* Work request *
Filter out every line below that lacks "none", and copy the rest.
((
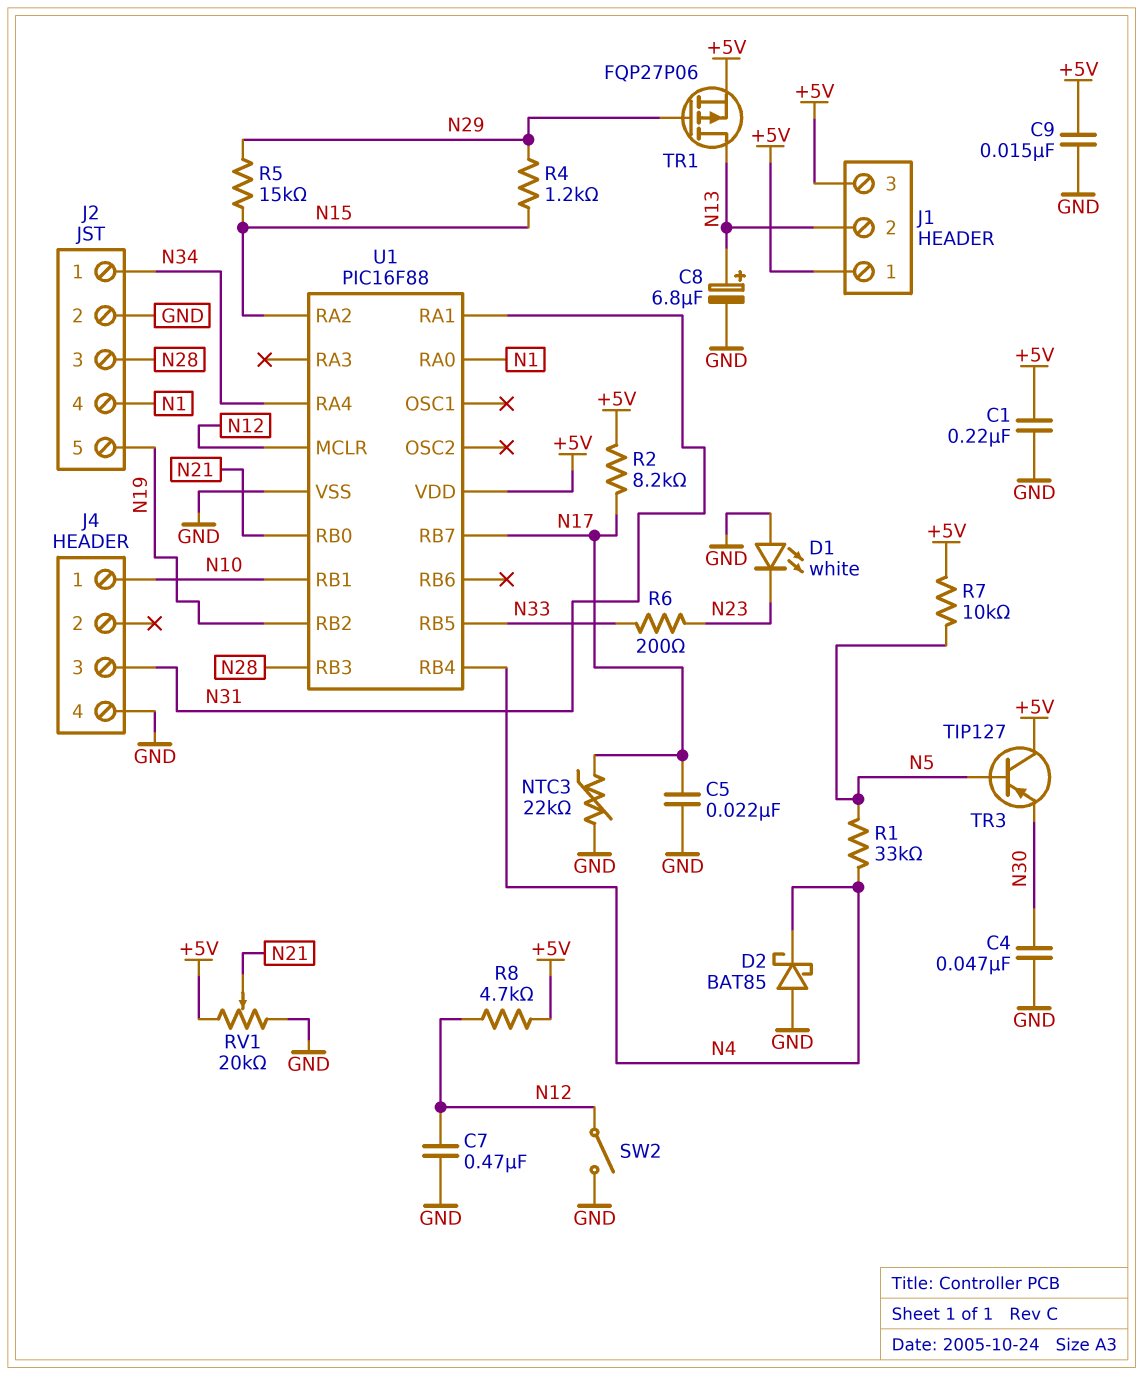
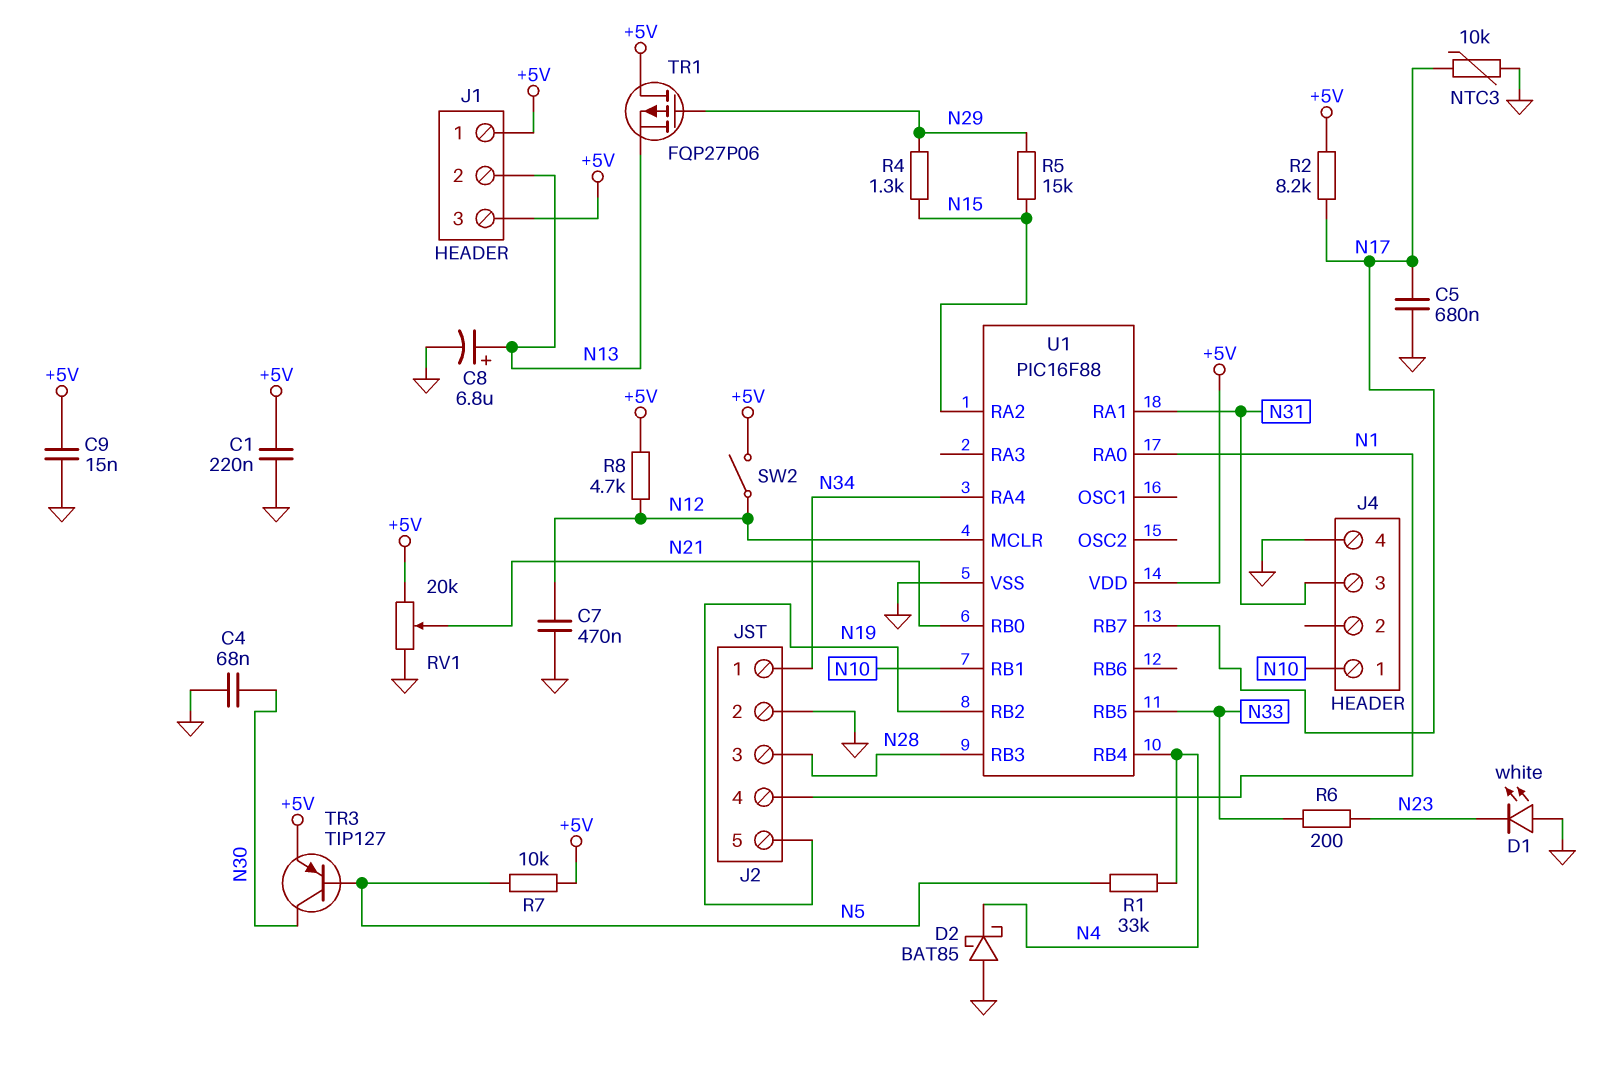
C4: 47nF (GND, N30) -> 68nF (GND, N30)
C5: 22nF (GND, N17) -> 680nF (GND, N17)
NTC3: 22k (GND, N17) -> 10k (GND, N17)
R4: 1.2k (N15, N29) -> 1.3k (N15, N29)
SW2: switch (GND, N12) -> switch (+5V, N12)
TR1: PMOS FQP27P06 (G N29, D N13, S +5V) -> PMOS FQP27P06 (G N29, D +5V, S N13)
TR3: PNP TIP127 (B N5, C +5V, E N30) -> PNP TIP127 (B N5, C N30, E +5V)

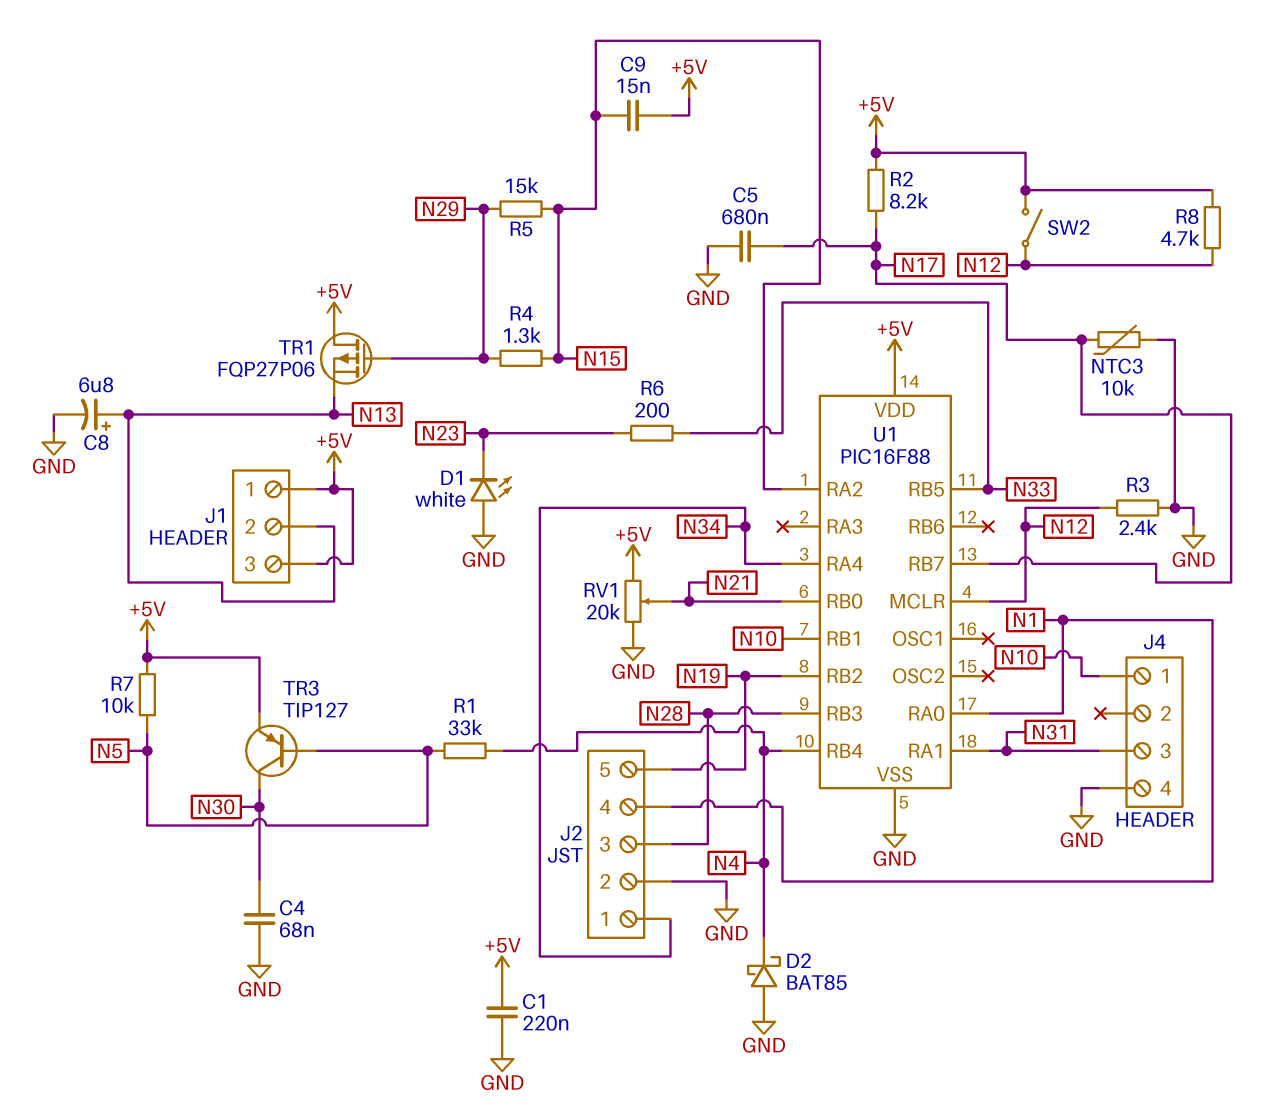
C7: 470nF (GND, N12) -> none
C9: 15nF (+5V, GND) -> 15nF (+5V, N15)
R3: none -> 2.4k (GND, N12)

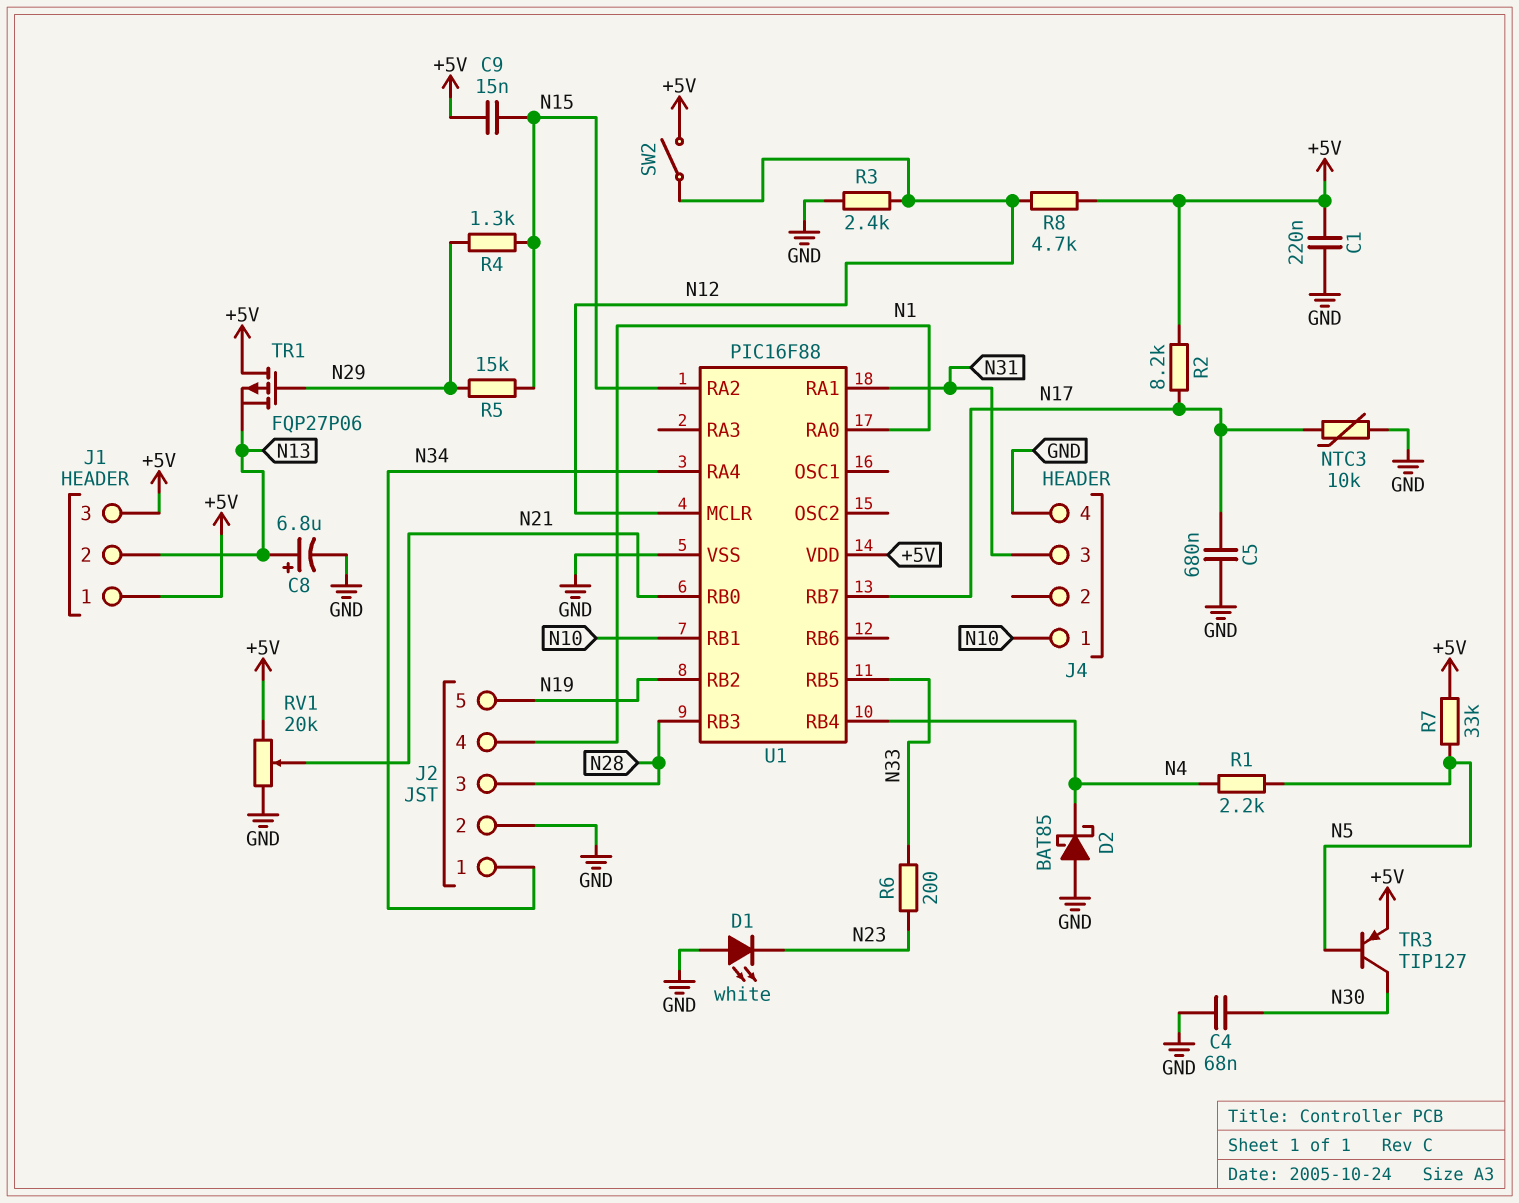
R1: 33k (N4, N5) -> 2.2k (N4, N5)
R7: 10k (+5V, N5) -> 33k (+5V, N5)

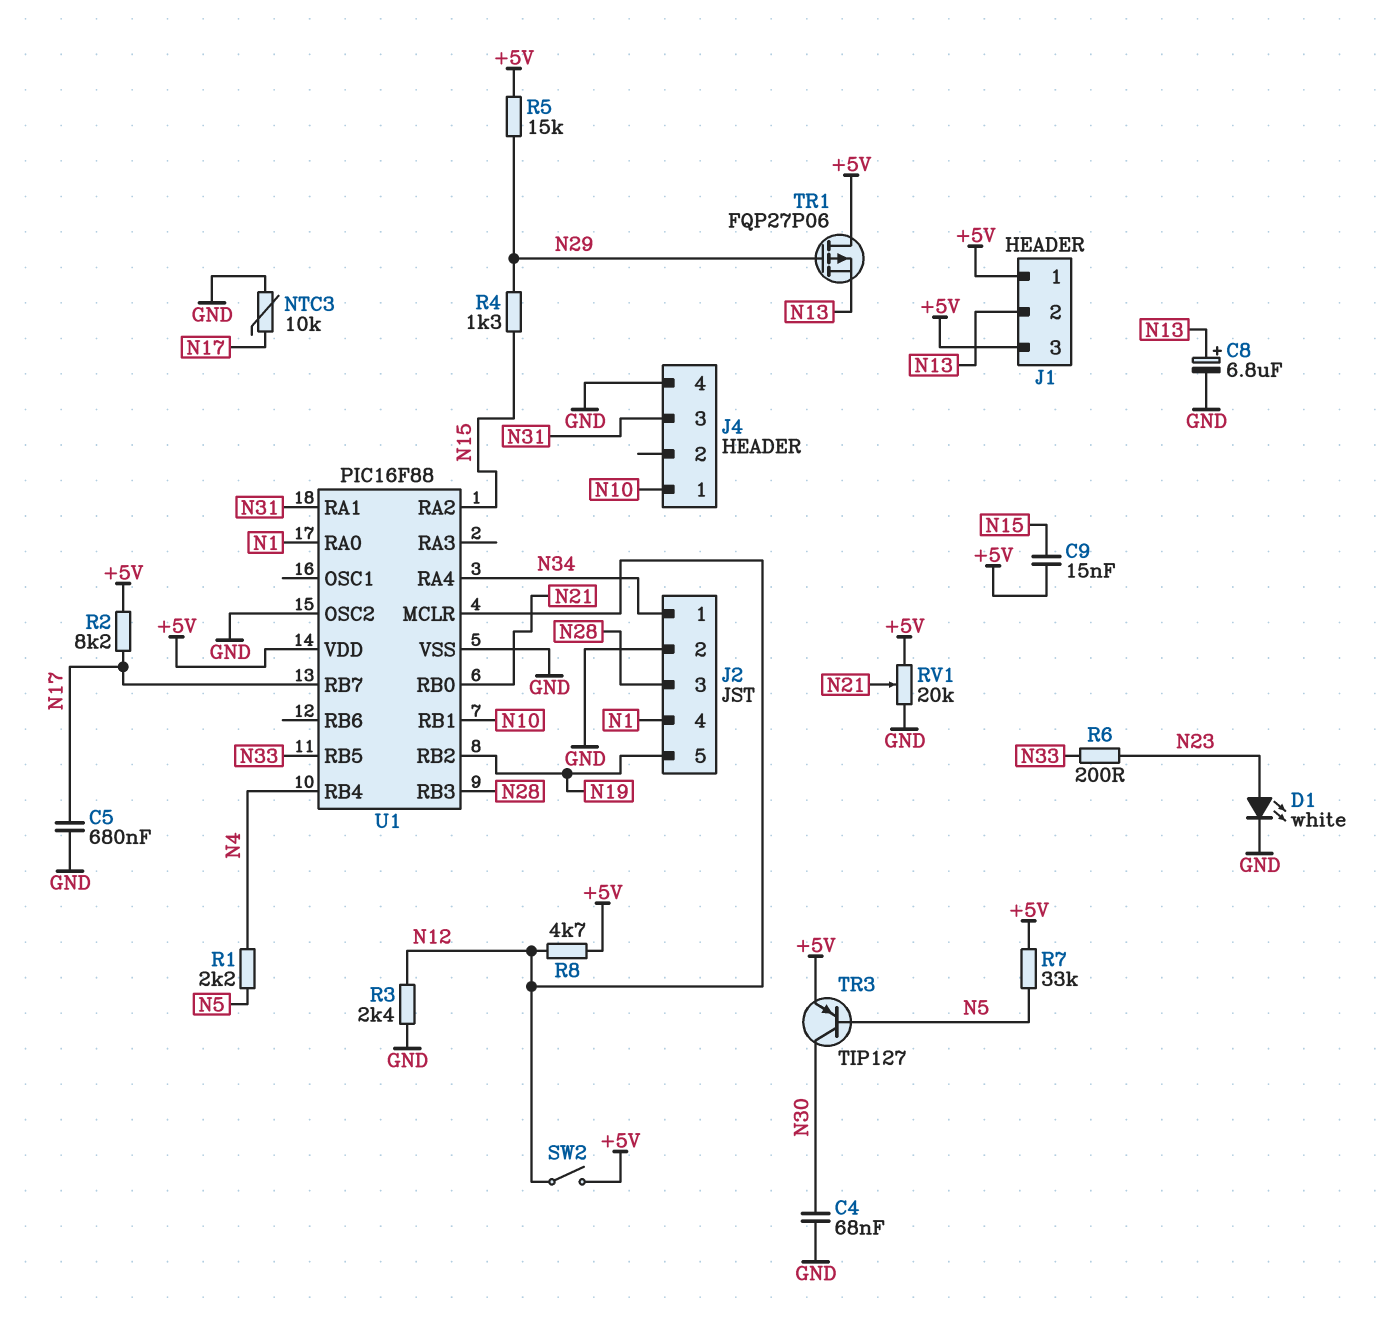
C1: 220nF (+5V, GND) -> none
D1: LED white (A GND, K N23) -> LED white (A N23, K GND)
D2: schottky BAT85 (A GND, K N4) -> none
R5: 15k (N15, N29) -> 15k (+5V, N29)
U1 pin OSC2: none -> GND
))
* Reply to the exercise *
C7: 470nF (GND, N12) -> none
R3: none -> 2.4k (GND, N12)
C1: 220nF (+5V, GND) -> none
D2: schottky BAT85 (A GND, K N4) -> none
U1 pin OSC2: none -> GND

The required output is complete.